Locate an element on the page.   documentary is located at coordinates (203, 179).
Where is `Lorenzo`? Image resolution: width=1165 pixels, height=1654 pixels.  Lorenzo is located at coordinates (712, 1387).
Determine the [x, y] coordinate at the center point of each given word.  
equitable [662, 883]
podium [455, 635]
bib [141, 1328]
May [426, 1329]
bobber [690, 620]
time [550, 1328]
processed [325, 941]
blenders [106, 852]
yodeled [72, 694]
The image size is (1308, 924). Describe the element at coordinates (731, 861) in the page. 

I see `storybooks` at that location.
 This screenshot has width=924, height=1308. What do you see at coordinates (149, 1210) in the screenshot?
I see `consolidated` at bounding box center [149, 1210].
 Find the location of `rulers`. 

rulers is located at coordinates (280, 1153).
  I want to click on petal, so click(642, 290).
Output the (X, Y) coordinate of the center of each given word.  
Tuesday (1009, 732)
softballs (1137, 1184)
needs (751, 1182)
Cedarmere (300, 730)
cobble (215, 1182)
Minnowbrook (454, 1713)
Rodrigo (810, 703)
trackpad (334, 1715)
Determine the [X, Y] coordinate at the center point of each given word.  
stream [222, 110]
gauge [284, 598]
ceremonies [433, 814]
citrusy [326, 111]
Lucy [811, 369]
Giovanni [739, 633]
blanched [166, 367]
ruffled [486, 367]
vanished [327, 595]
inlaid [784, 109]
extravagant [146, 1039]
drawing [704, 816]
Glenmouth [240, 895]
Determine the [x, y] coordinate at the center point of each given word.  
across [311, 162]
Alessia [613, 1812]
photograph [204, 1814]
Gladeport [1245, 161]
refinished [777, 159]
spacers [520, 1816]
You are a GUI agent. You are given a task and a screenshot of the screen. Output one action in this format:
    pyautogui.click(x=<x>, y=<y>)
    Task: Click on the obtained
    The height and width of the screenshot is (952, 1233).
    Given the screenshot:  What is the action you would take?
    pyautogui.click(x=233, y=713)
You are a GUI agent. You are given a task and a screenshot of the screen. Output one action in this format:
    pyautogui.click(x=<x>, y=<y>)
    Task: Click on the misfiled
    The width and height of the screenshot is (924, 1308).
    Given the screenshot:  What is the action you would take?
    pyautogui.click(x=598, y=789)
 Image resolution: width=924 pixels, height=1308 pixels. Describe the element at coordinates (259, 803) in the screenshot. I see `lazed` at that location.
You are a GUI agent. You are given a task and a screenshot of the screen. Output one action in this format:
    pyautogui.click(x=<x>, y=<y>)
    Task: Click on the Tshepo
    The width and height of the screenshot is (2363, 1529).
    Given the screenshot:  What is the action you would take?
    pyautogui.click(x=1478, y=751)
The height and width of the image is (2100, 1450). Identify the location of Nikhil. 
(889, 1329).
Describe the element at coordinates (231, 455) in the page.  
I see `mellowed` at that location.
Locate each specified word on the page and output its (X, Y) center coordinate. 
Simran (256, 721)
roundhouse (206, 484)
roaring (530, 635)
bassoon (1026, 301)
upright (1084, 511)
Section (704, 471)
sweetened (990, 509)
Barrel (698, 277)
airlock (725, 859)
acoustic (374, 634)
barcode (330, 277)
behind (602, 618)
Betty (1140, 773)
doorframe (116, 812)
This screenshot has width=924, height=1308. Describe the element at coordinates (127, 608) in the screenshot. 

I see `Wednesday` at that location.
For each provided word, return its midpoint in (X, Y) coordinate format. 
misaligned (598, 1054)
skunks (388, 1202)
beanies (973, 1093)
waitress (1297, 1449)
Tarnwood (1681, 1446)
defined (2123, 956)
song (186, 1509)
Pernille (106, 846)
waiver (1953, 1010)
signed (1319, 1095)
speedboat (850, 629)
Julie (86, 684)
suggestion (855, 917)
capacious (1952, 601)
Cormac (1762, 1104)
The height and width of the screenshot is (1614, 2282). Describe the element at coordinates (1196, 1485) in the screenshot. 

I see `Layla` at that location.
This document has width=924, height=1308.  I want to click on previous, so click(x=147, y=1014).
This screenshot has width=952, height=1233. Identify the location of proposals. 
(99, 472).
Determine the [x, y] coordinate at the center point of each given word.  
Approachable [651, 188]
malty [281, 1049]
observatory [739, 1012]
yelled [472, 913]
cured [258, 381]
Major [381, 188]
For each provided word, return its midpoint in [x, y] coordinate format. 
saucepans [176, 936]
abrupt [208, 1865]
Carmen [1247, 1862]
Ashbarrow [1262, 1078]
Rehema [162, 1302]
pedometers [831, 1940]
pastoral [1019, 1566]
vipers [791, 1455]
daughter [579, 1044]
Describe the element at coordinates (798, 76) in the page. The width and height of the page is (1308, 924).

* [Written problem] Rewrite all the records above, putting "midpoint" wherever "center point" appears and changing nothing else.

* [Answer to the exercise]
Locate an element on the page.   documentary is located at coordinates (203, 179).
Where is `Lorenzo`? Image resolution: width=1165 pixels, height=1654 pixels.  Lorenzo is located at coordinates (712, 1387).
Determine the [x, y] coordinate at the midpoint of each given word.  
equitable [662, 883]
podium [455, 635]
bib [141, 1328]
May [426, 1329]
bobber [690, 620]
time [550, 1328]
processed [325, 941]
blenders [106, 852]
yodeled [72, 694]
The image size is (1308, 924). Describe the element at coordinates (731, 861) in the page. 

I see `storybooks` at that location.
 This screenshot has width=924, height=1308. What do you see at coordinates (149, 1210) in the screenshot?
I see `consolidated` at bounding box center [149, 1210].
 Find the location of `rulers`. 

rulers is located at coordinates (280, 1153).
  I want to click on petal, so click(642, 290).
Output the (X, Y) coordinate of the center of each given word.  
Tuesday (1009, 732)
softballs (1137, 1184)
needs (751, 1182)
Cedarmere (300, 730)
cobble (215, 1182)
Minnowbrook (454, 1713)
Rodrigo (810, 703)
trackpad (334, 1715)
Determine the [X, Y] coordinate at the midpoint of each given word.  
stream [222, 110]
gauge [284, 598]
ceremonies [433, 814]
citrusy [326, 111]
Lucy [811, 369]
Giovanni [739, 633]
blanched [166, 367]
ruffled [486, 367]
vanished [327, 595]
inlaid [784, 109]
extravagant [146, 1039]
drawing [704, 816]
Glenmouth [240, 895]
Determine the [x, y] coordinate at the midpoint of each given word.  
across [311, 162]
Alessia [613, 1812]
photograph [204, 1814]
Gladeport [1245, 161]
refinished [777, 159]
spacers [520, 1816]
You are a GUI agent. You are given a task and a screenshot of the screen. Output one action in this format:
    pyautogui.click(x=<x>, y=<y>)
    Task: Click on the obtained
    The height and width of the screenshot is (952, 1233).
    Given the screenshot:  What is the action you would take?
    pyautogui.click(x=233, y=713)
You are a GUI agent. You are given a task and a screenshot of the screen. Output one action in this format:
    pyautogui.click(x=<x>, y=<y>)
    Task: Click on the misfiled
    The width and height of the screenshot is (924, 1308).
    Given the screenshot:  What is the action you would take?
    pyautogui.click(x=598, y=789)
 Image resolution: width=924 pixels, height=1308 pixels. Describe the element at coordinates (259, 803) in the screenshot. I see `lazed` at that location.
You are a GUI agent. You are given a task and a screenshot of the screen. Output one action in this format:
    pyautogui.click(x=<x>, y=<y>)
    Task: Click on the Tshepo
    The width and height of the screenshot is (2363, 1529).
    Given the screenshot:  What is the action you would take?
    pyautogui.click(x=1478, y=751)
The height and width of the image is (2100, 1450). Identify the location of Nikhil. 
(889, 1329).
Describe the element at coordinates (231, 455) in the page.  
I see `mellowed` at that location.
Locate each specified word on the page and output its (X, Y) center coordinate. 
Simran (256, 721)
roundhouse (206, 484)
roaring (530, 635)
bassoon (1026, 301)
upright (1084, 511)
Section (704, 471)
sweetened (990, 509)
Barrel (698, 277)
airlock (725, 859)
acoustic (374, 634)
barcode (330, 277)
behind (602, 618)
Betty (1140, 773)
doorframe (116, 812)
This screenshot has width=924, height=1308. Describe the element at coordinates (127, 608) in the screenshot. 

I see `Wednesday` at that location.
For each provided word, return its midpoint in (X, Y) coordinate format. 
misaligned (598, 1054)
skunks (388, 1202)
beanies (973, 1093)
waitress (1297, 1449)
Tarnwood (1681, 1446)
defined (2123, 956)
song (186, 1509)
Pernille (106, 846)
waiver (1953, 1010)
signed (1319, 1095)
speedboat (850, 629)
Julie (86, 684)
suggestion (855, 917)
capacious (1952, 601)
Cormac (1762, 1104)
The height and width of the screenshot is (1614, 2282). Describe the element at coordinates (1196, 1485) in the screenshot. 

I see `Layla` at that location.
This document has width=924, height=1308.  I want to click on previous, so click(x=147, y=1014).
This screenshot has width=952, height=1233. Identify the location of proposals. 
(99, 472).
Determine the [x, y] coordinate at the midpoint of each given word.  
Approachable [651, 188]
malty [281, 1049]
observatory [739, 1012]
yelled [472, 913]
cured [258, 381]
Major [381, 188]
For each provided word, return its midpoint in [x, y] coordinate format. 
saucepans [176, 936]
abrupt [208, 1865]
Carmen [1247, 1862]
Ashbarrow [1262, 1078]
Rehema [162, 1302]
pedometers [831, 1940]
pastoral [1019, 1566]
vipers [791, 1455]
daughter [579, 1044]
Describe the element at coordinates (798, 76) in the page. The width and height of the page is (1308, 924).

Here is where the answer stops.